■ **Data for the task**

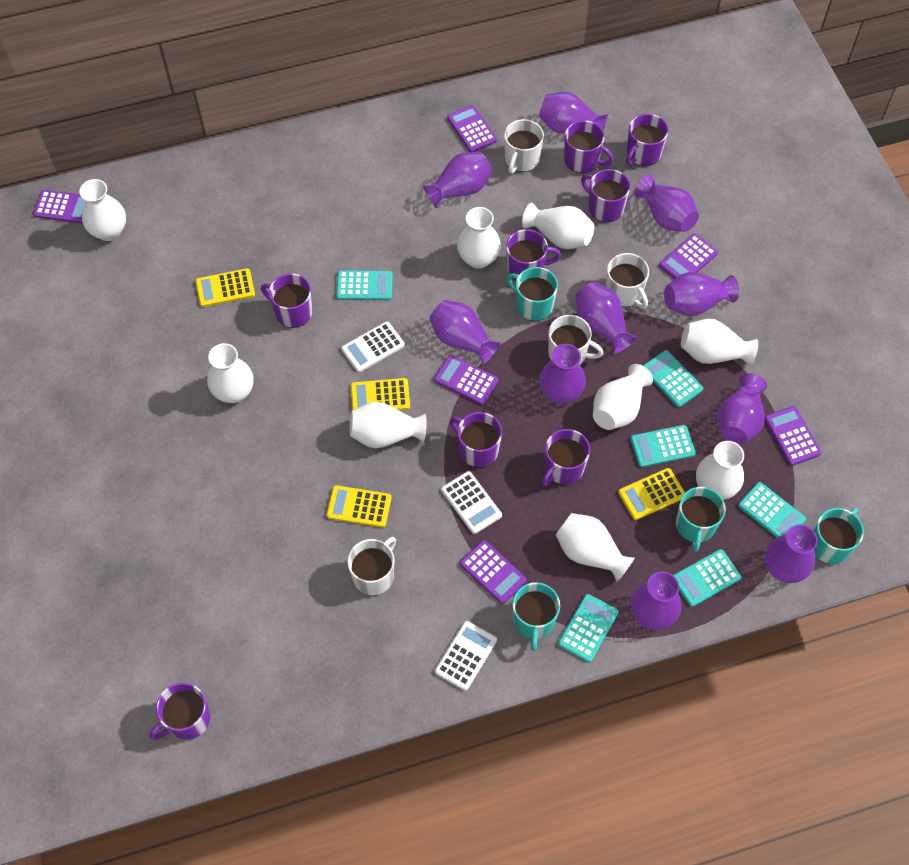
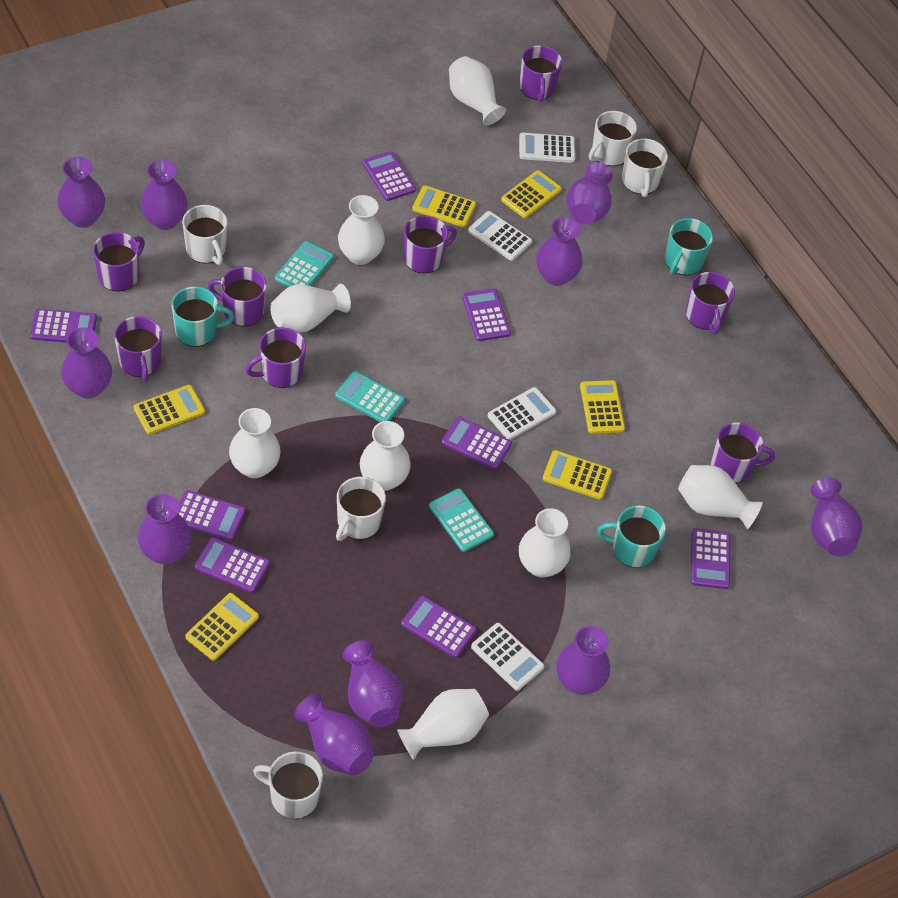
purple calculator: 6 -> 8
turquoise calculator: 6 -> 3
turquoise mug: 4 -> 3
white calculator: 3 -> 4
white mug: 4 -> 5
white vase: 9 -> 8
yellow calculator: 4 -> 6

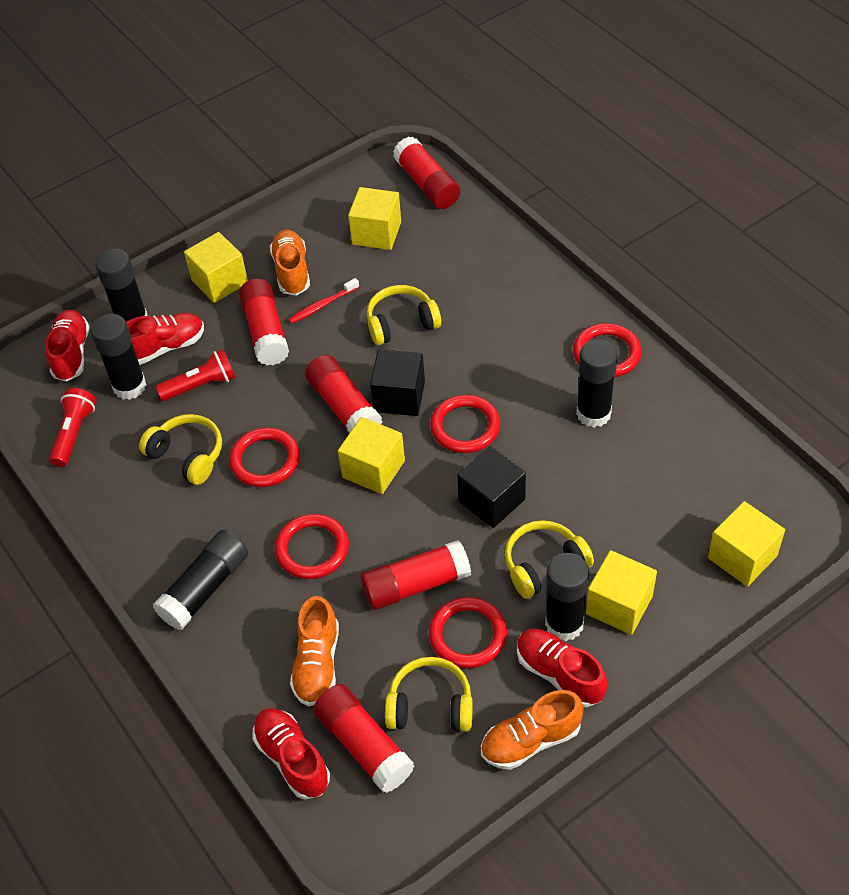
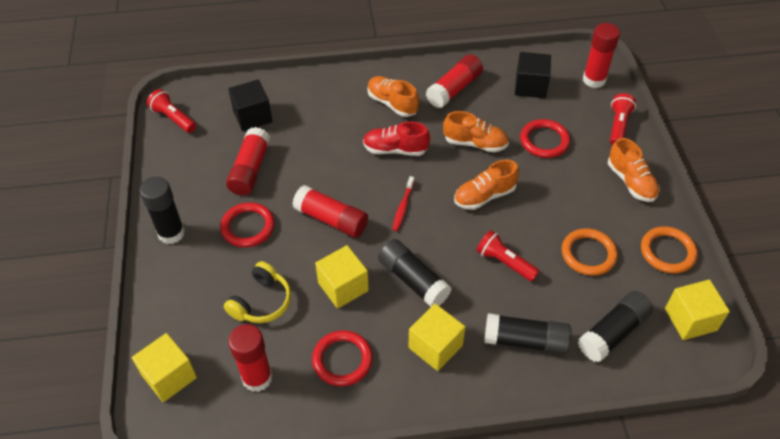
black glue stick: 5 -> 4
orange ring: 0 -> 2
orange shoe: 3 -> 4
red flashlight: 2 -> 3
red ring: 5 -> 3
red shoe: 4 -> 1
yellow cube: 5 -> 4
yellow headphones: 4 -> 1

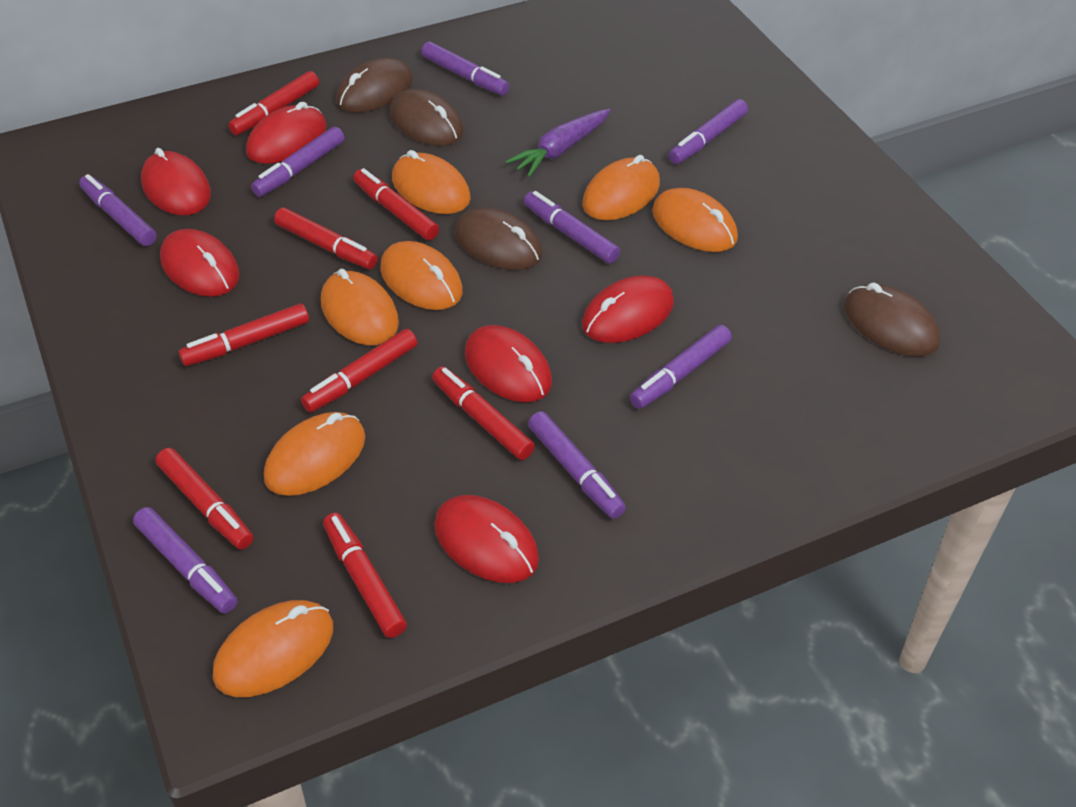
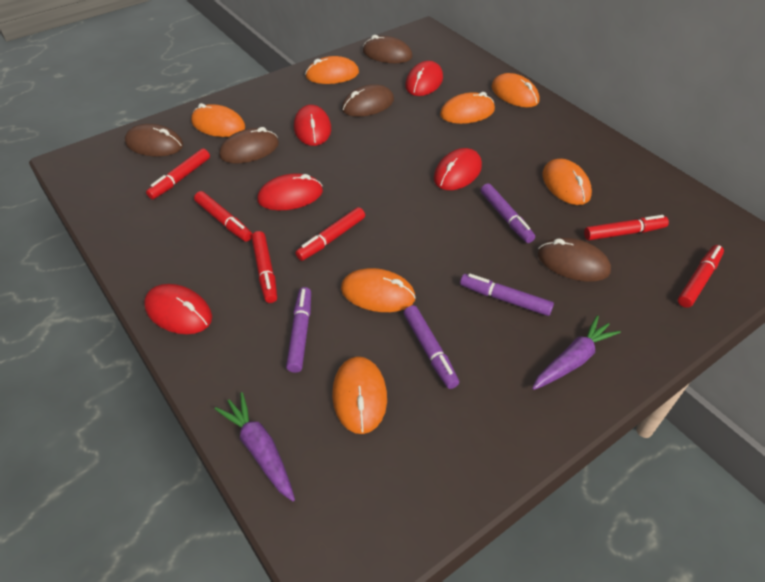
brown mouse: 4 -> 5
purple carrot: 1 -> 2
purple marker: 8 -> 4
red marker: 8 -> 6
red mouse: 6 -> 5

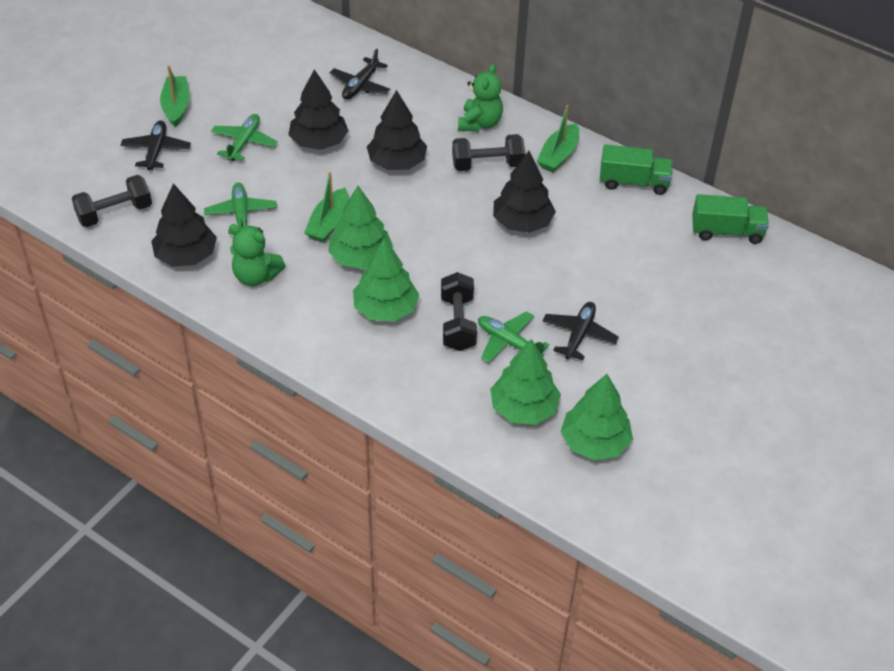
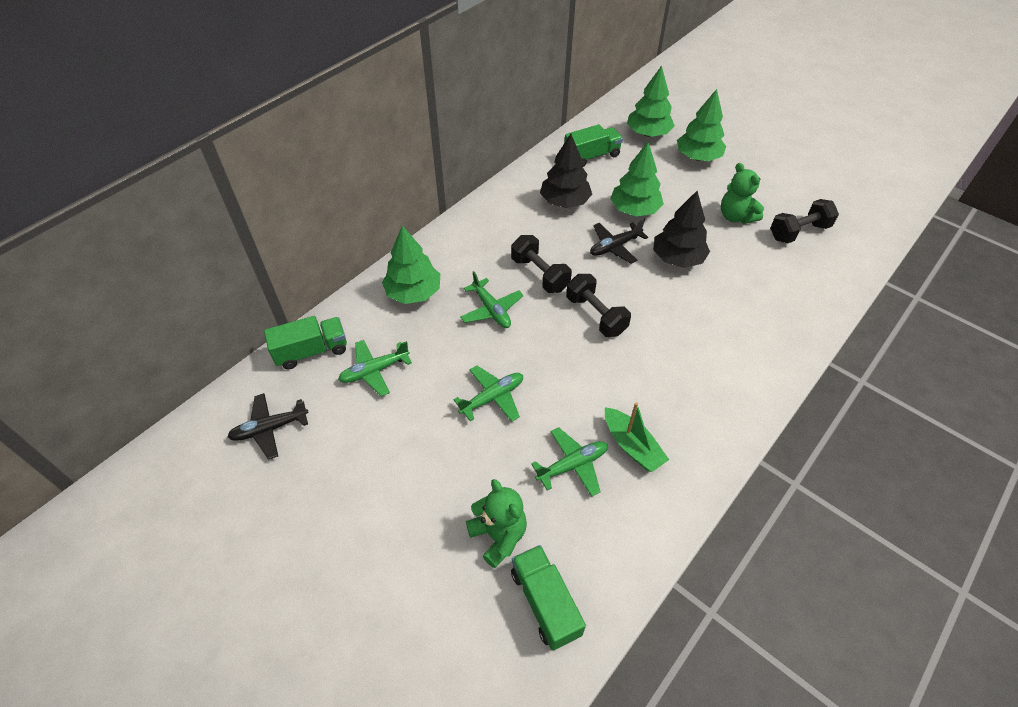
black plane: 3 -> 2
black tree: 4 -> 2
green boat: 3 -> 1
green plane: 3 -> 4
green truck: 2 -> 3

■ **What you have to do**
Please transcribe exactly the lines from the one that contains "black glue stick: 5 -> 4" through the closing line of the entries, with no pictures.

■ **Answer**
black glue stick: 5 -> 4
orange ring: 0 -> 2
orange shoe: 3 -> 4
red flashlight: 2 -> 3
red ring: 5 -> 3
red shoe: 4 -> 1
yellow cube: 5 -> 4
yellow headphones: 4 -> 1

brown mouse: 4 -> 5
purple carrot: 1 -> 2
purple marker: 8 -> 4
red marker: 8 -> 6
red mouse: 6 -> 5

black plane: 3 -> 2
black tree: 4 -> 2
green boat: 3 -> 1
green plane: 3 -> 4
green truck: 2 -> 3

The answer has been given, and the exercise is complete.